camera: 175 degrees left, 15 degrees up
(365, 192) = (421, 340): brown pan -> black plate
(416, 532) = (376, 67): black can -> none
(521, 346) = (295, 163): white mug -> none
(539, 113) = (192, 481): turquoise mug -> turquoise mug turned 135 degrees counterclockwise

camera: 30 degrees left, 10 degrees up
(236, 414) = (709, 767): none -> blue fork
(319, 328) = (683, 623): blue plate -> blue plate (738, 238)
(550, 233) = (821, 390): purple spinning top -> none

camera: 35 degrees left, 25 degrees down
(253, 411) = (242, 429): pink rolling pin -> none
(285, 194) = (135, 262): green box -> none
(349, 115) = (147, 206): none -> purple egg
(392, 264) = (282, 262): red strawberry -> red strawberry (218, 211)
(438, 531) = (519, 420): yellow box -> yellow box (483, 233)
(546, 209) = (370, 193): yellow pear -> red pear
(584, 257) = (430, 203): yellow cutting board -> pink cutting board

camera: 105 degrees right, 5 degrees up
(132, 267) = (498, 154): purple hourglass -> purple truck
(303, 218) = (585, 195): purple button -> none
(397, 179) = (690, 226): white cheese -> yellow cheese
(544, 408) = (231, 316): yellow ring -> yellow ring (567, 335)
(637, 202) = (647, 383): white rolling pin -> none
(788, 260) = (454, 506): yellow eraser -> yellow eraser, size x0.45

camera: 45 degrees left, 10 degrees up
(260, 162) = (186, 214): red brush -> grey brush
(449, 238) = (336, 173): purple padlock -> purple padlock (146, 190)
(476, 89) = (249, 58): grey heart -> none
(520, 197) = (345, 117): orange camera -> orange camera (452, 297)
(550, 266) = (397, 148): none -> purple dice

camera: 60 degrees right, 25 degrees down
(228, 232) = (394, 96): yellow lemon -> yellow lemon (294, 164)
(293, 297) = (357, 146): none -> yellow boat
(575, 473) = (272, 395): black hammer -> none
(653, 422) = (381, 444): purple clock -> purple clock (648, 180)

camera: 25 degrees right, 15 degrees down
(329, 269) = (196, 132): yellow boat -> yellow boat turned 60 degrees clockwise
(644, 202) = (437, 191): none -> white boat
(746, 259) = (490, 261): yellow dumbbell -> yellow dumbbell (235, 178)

━━━━━━━━━━━━━━━━━━━━

ASSIGNMENT:
Nothing in the data above should change. Please copy it all.

TASK OUTPUT:
camera: 175 degrees left, 15 degrees up
(365, 192) = (421, 340): brown pan -> black plate
(416, 532) = (376, 67): black can -> none
(521, 346) = (295, 163): white mug -> none
(539, 113) = (192, 481): turquoise mug -> turquoise mug turned 135 degrees counterclockwise

camera: 30 degrees left, 10 degrees up
(236, 414) = (709, 767): none -> blue fork
(319, 328) = (683, 623): blue plate -> blue plate (738, 238)
(550, 233) = (821, 390): purple spinning top -> none

camera: 35 degrees left, 25 degrees down
(253, 411) = (242, 429): pink rolling pin -> none
(285, 194) = (135, 262): green box -> none
(349, 115) = (147, 206): none -> purple egg
(392, 264) = (282, 262): red strawberry -> red strawberry (218, 211)
(438, 531) = (519, 420): yellow box -> yellow box (483, 233)
(546, 209) = (370, 193): yellow pear -> red pear
(584, 257) = (430, 203): yellow cutting board -> pink cutting board

camera: 105 degrees right, 5 degrees up
(132, 267) = (498, 154): purple hourglass -> purple truck
(303, 218) = (585, 195): purple button -> none
(397, 179) = (690, 226): white cheese -> yellow cheese
(544, 408) = (231, 316): yellow ring -> yellow ring (567, 335)
(637, 202) = (647, 383): white rolling pin -> none
(788, 260) = (454, 506): yellow eraser -> yellow eraser, size x0.45

camera: 45 degrees left, 10 degrees up
(260, 162) = (186, 214): red brush -> grey brush
(449, 238) = (336, 173): purple padlock -> purple padlock (146, 190)
(476, 89) = (249, 58): grey heart -> none
(520, 197) = (345, 117): orange camera -> orange camera (452, 297)
(550, 266) = (397, 148): none -> purple dice

camera: 60 degrees right, 25 degrees down
(228, 232) = (394, 96): yellow lemon -> yellow lemon (294, 164)
(293, 297) = (357, 146): none -> yellow boat
(575, 473) = (272, 395): black hammer -> none
(653, 422) = (381, 444): purple clock -> purple clock (648, 180)

camera: 25 degrees right, 15 degrees down
(329, 269) = (196, 132): yellow boat -> yellow boat turned 60 degrees clockwise
(644, 202) = (437, 191): none -> white boat
(746, 259) = (490, 261): yellow dumbbell -> yellow dumbbell (235, 178)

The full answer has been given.